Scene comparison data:
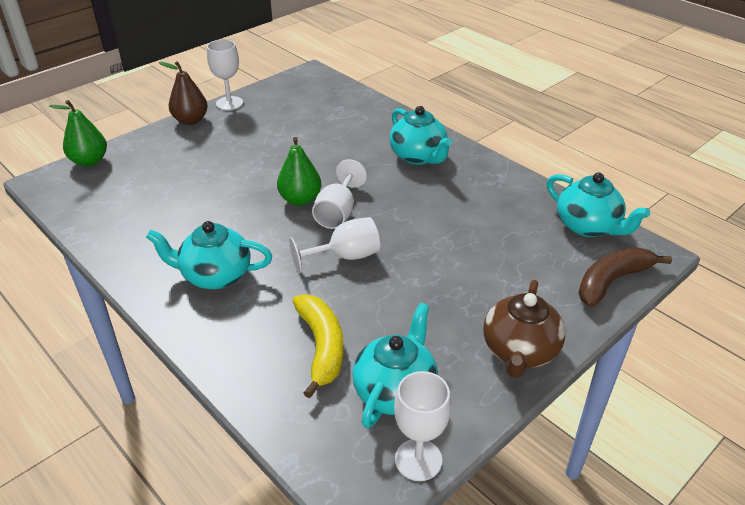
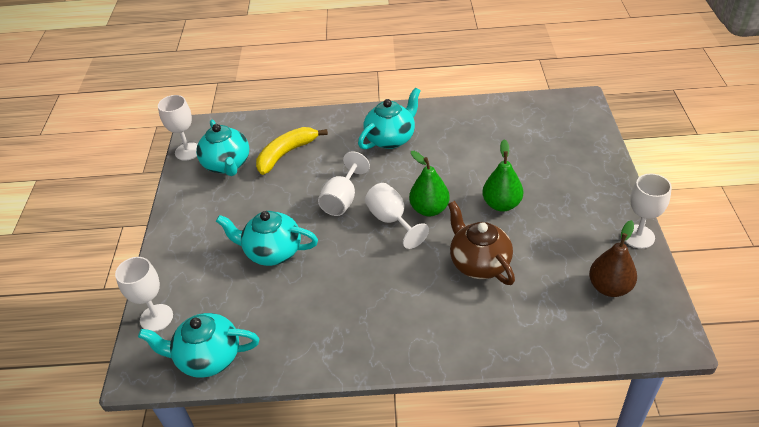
camera: 135 degrees right, 5 degrees up
(89, 161) = (593, 126): green pear -> green pear (501, 204)
(190, 120) = (621, 199): brown pear -> brown pear (609, 287)
(321, 347) = (286, 154): yellow banana -> yellow banana turned 105 degrees clockwise
(418, 156) = (414, 317): turquoise teapot -> turquoise teapot (272, 252)
(519, 351) = (182, 226): brown teapot -> brown teapot (479, 263)
(612, 281) = (156, 318): brown banana -> white goblet

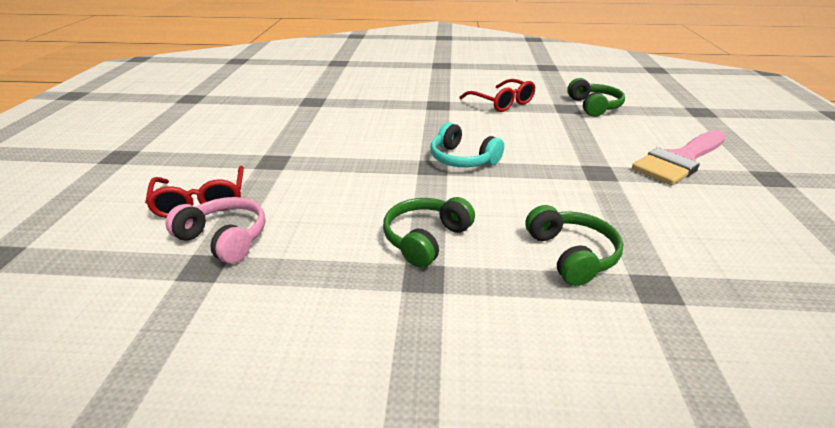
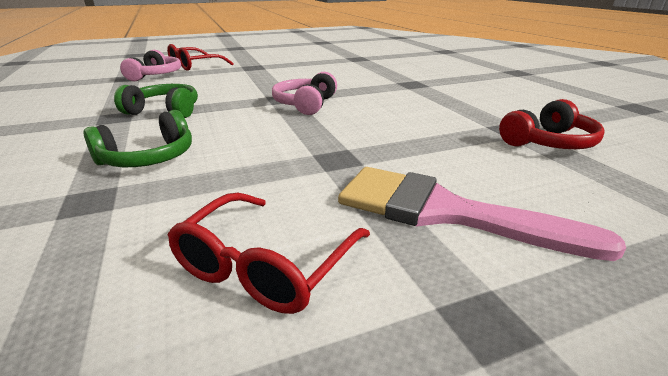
camera: 65 degrees right, 5 degrees down
(462, 159) = (305, 104): turquoise headphones -> pink headphones
(502, 103) = (463, 102): red glasses -> red glasses (266, 265)
(593, 106) = (548, 142): green headphones -> red headphones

## Exercise objective
Only the number of lines above that contain "turquoise" should be given as the answer.

## Solution for this exercise
2